- DATA SECTION
━━━━━━━━━━━━━━━━

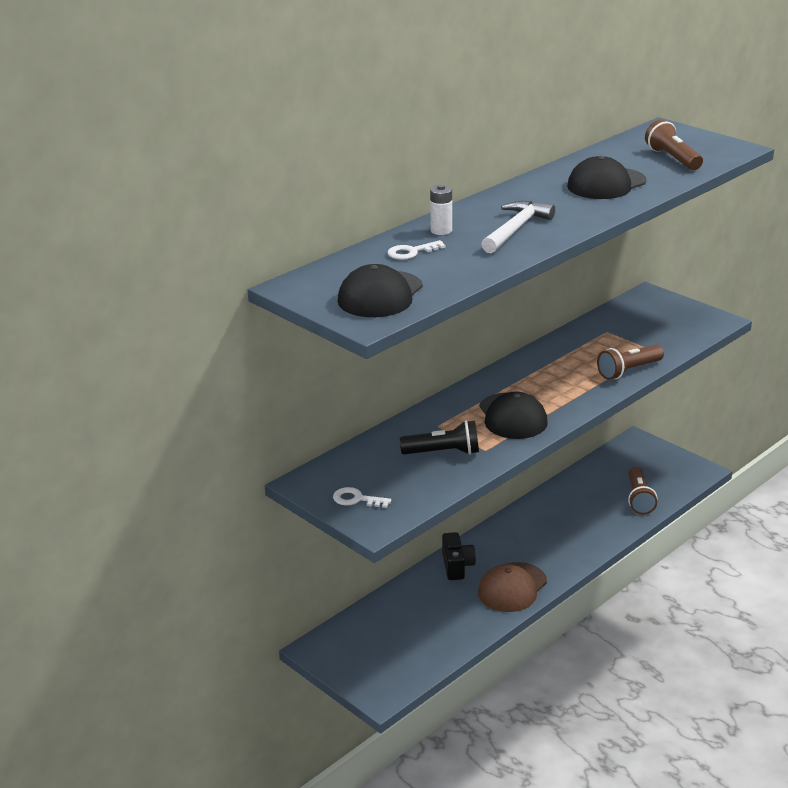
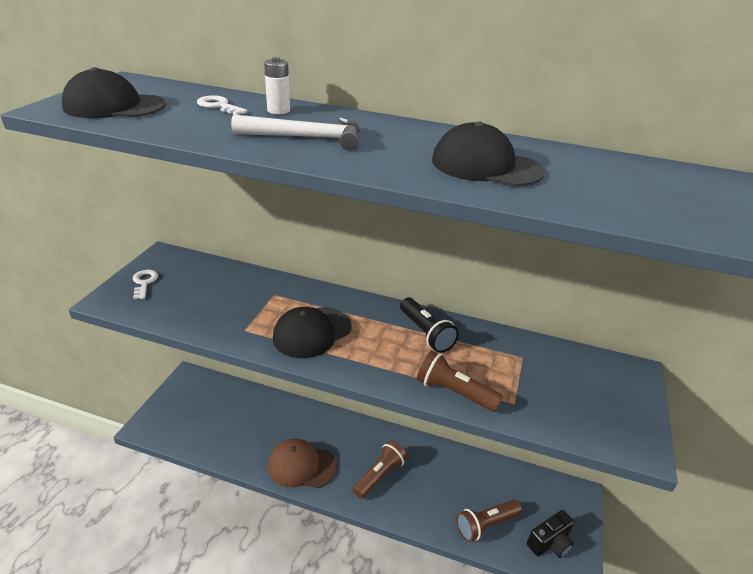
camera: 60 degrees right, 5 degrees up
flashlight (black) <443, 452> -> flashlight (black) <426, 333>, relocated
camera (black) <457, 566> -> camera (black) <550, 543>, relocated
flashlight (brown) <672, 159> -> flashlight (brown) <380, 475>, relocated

━━━━━━━━━━━━━━━━

- HOW TO COMPLETE THIS TASK
Only the number should be given: the count of lines above that hold the word "camera".

- RESPONSE AREA
2